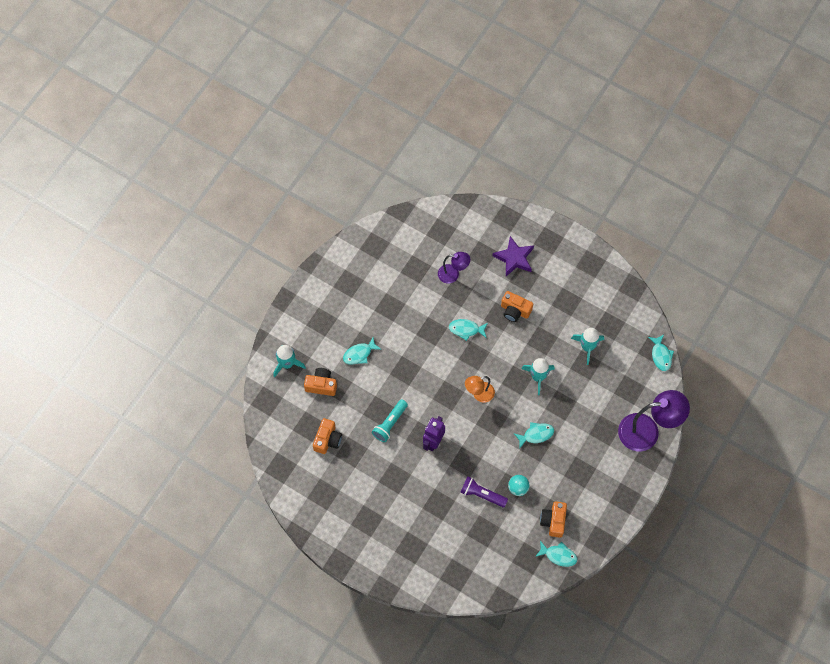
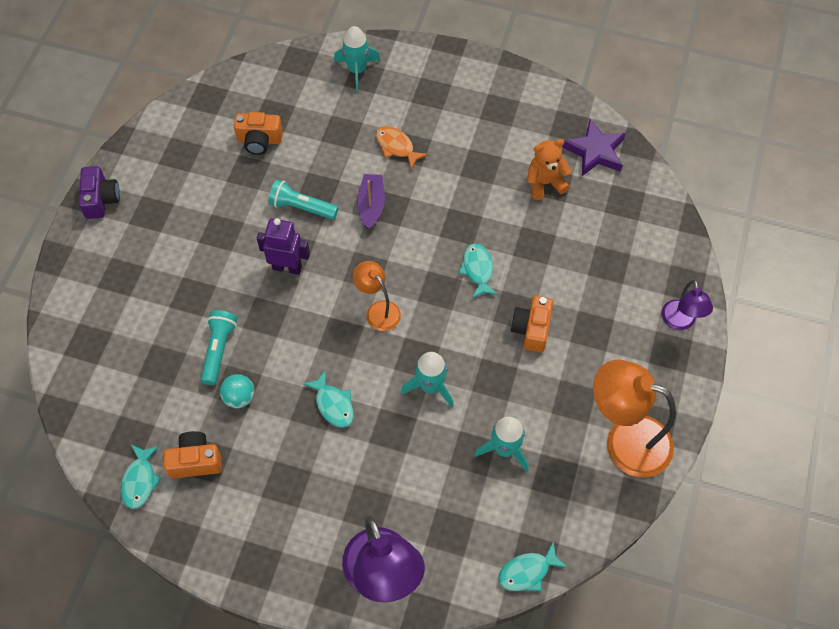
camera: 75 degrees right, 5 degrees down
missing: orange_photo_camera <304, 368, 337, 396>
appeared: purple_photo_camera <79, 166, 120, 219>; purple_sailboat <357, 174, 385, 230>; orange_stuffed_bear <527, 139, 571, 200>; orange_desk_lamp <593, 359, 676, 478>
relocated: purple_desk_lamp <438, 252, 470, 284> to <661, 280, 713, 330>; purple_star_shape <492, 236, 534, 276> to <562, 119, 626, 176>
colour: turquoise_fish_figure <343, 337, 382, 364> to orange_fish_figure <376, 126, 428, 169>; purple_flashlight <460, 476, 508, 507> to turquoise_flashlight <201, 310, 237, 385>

★ ★ ★ ★ ★ ★ ★

> **Required action**
Give the data again word for word, without images.

> **Answer below**
camera: 75 degrees right, 5 degrees down
missing: orange_photo_camera <304, 368, 337, 396>
appeared: purple_photo_camera <79, 166, 120, 219>; purple_sailboat <357, 174, 385, 230>; orange_stuffed_bear <527, 139, 571, 200>; orange_desk_lamp <593, 359, 676, 478>
relocated: purple_desk_lamp <438, 252, 470, 284> to <661, 280, 713, 330>; purple_star_shape <492, 236, 534, 276> to <562, 119, 626, 176>
colour: turquoise_fish_figure <343, 337, 382, 364> to orange_fish_figure <376, 126, 428, 169>; purple_flashlight <460, 476, 508, 507> to turquoise_flashlight <201, 310, 237, 385>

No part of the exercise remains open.